[Records for this exercise]
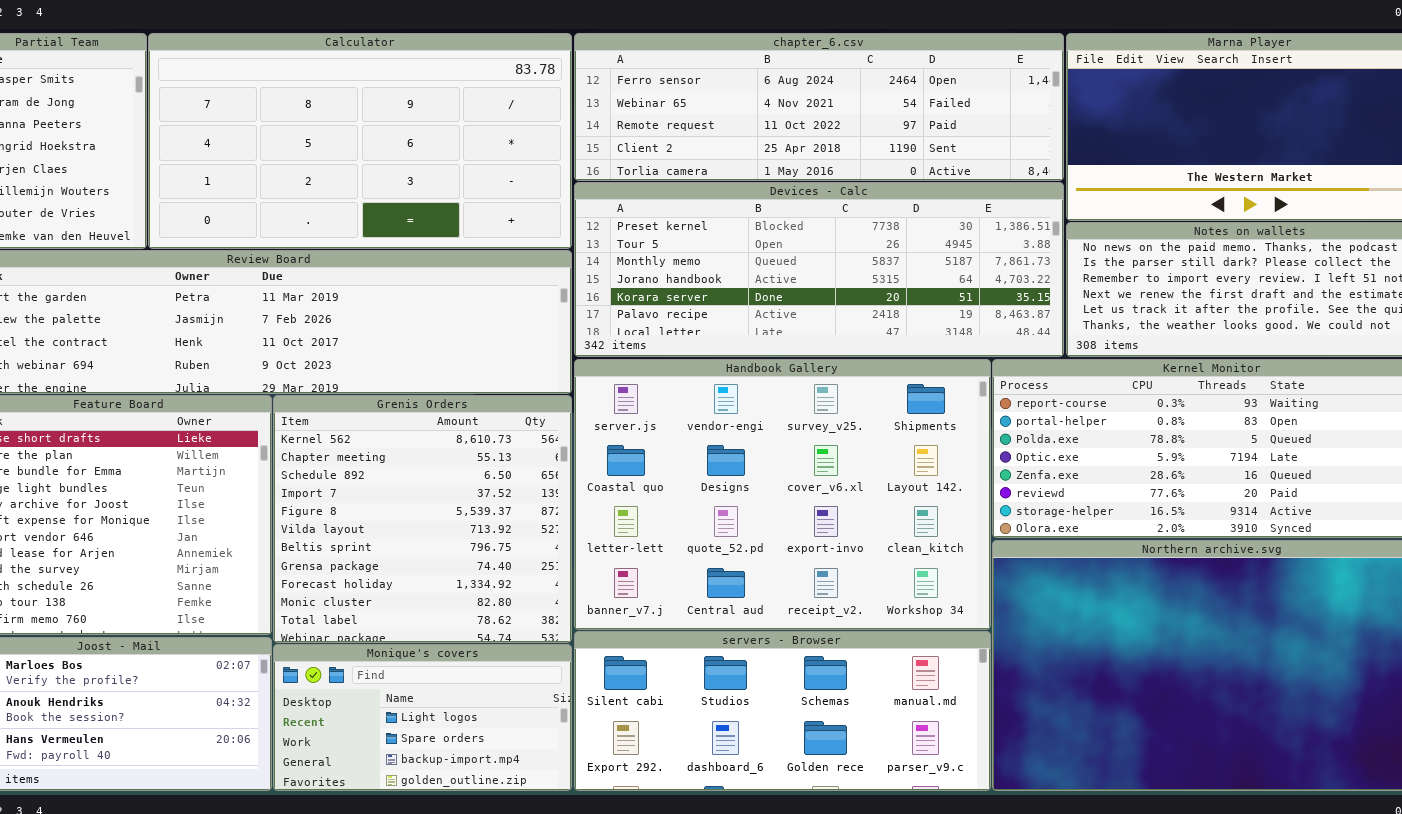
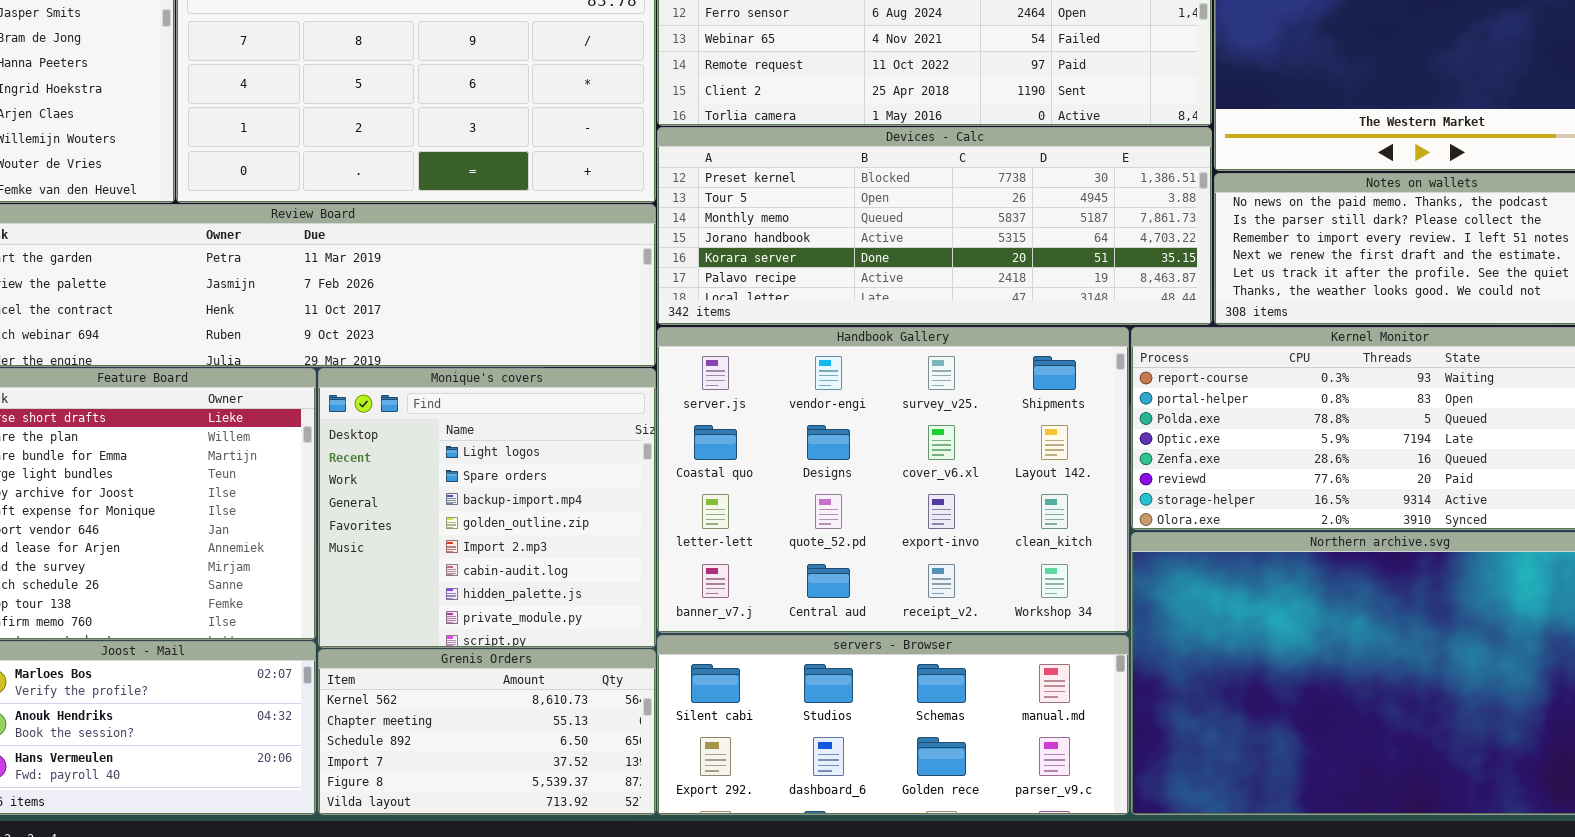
Grenis Orders: [273,395,572,643] -> [318,649,656,815], moved, resized
Monique's covers: [273,644,572,791] -> [318,368,656,648], moved, resized

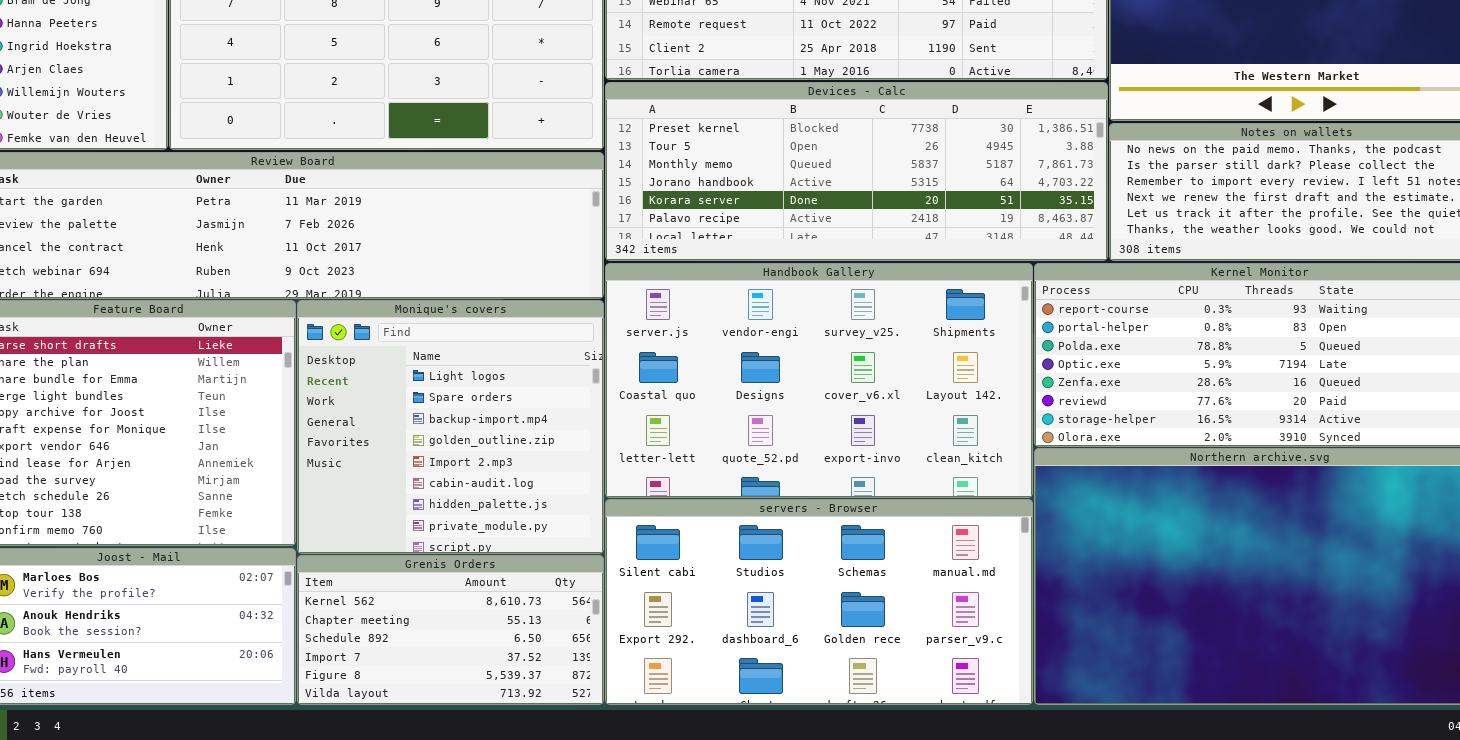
Handbook Gallery: [657,327,1129,633] -> [605,263,1033,498], resized
servers - Browser: [657,635,1129,815] -> [605,499,1033,705], resized

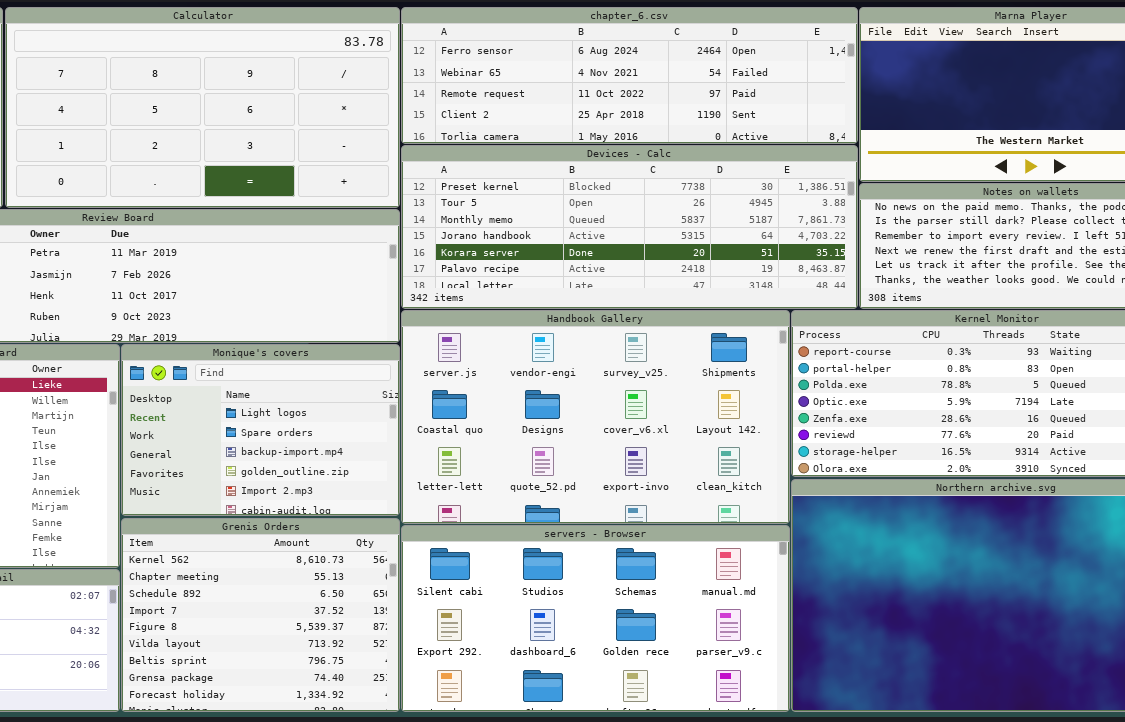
Monique's covers: [297,300,604,554] -> [121,344,400,516], resized
Grenis Orders: [297,555,604,705] -> [121,518,400,712], resized

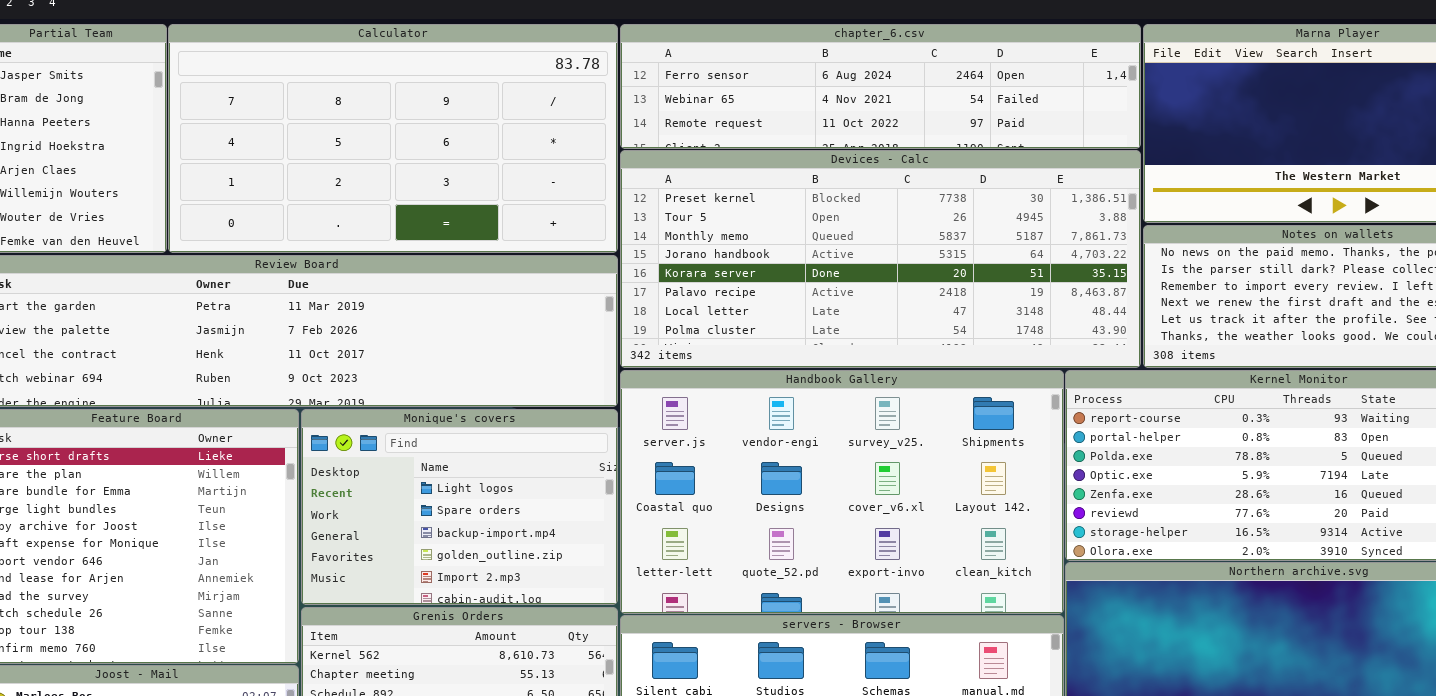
chapter_6.csv: [401,7,858,144] -> [620,24,1141,149], resized
Devices - Calc: [401,145,858,309] -> [620,150,1141,368], resized

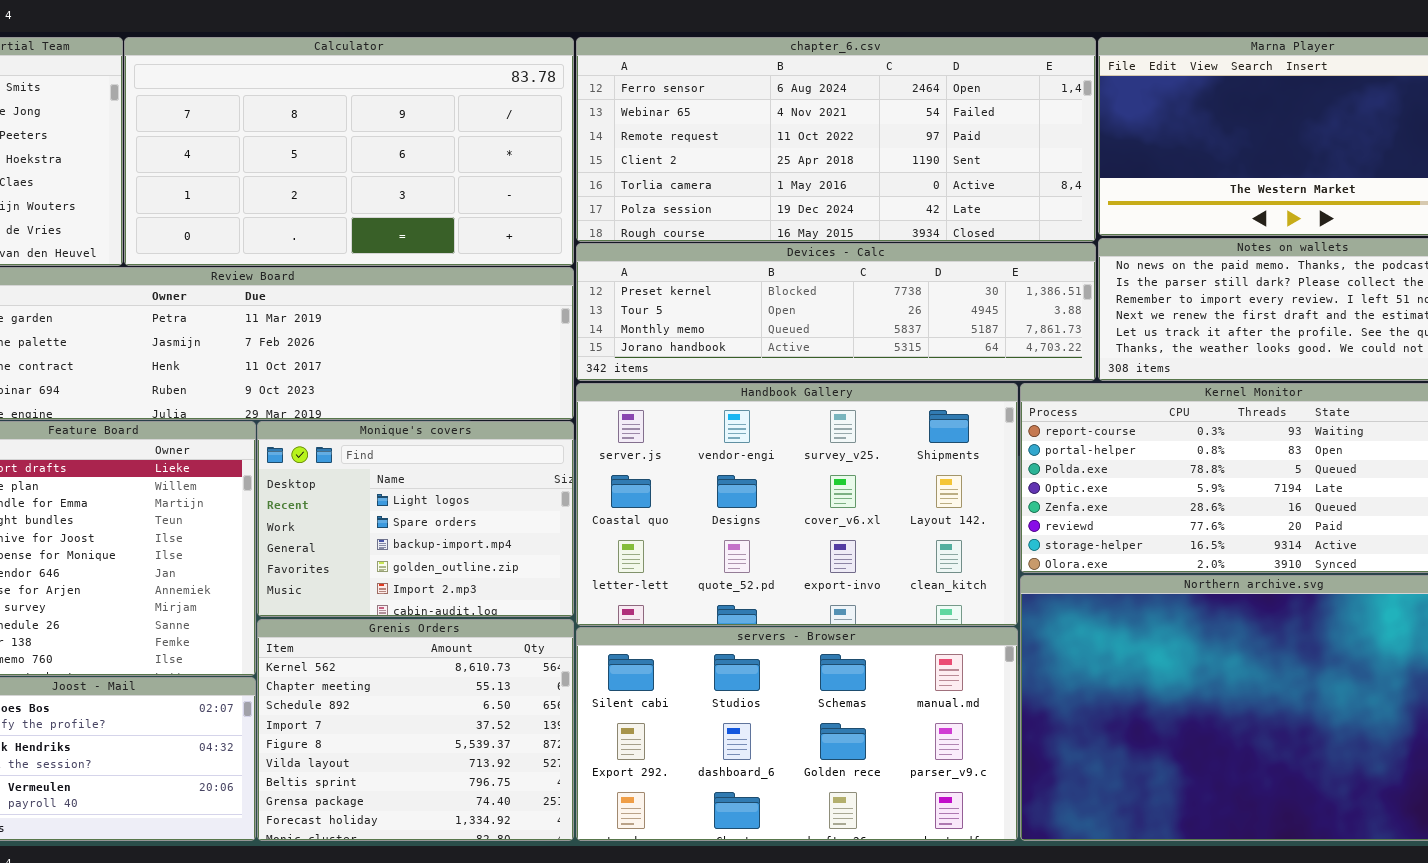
chapter_6.csv: [620,24,1141,149] -> [576,37,1096,242], resized
Devices - Calc: [620,150,1141,368] -> [576,243,1096,381], resized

[Your task] Where a picture appears, omit it; otherwise reproduce each line above from the first to the one with "Devices - Calc: [401,145,858,309]", inclusive.

[Task solution]
Grenis Orders: [273,395,572,643] -> [318,649,656,815], moved, resized
Monique's covers: [273,644,572,791] -> [318,368,656,648], moved, resized

Handbook Gallery: [657,327,1129,633] -> [605,263,1033,498], resized
servers - Browser: [657,635,1129,815] -> [605,499,1033,705], resized

Monique's covers: [297,300,604,554] -> [121,344,400,516], resized
Grenis Orders: [297,555,604,705] -> [121,518,400,712], resized

chapter_6.csv: [401,7,858,144] -> [620,24,1141,149], resized
Devices - Calc: [401,145,858,309] -> [620,150,1141,368], resized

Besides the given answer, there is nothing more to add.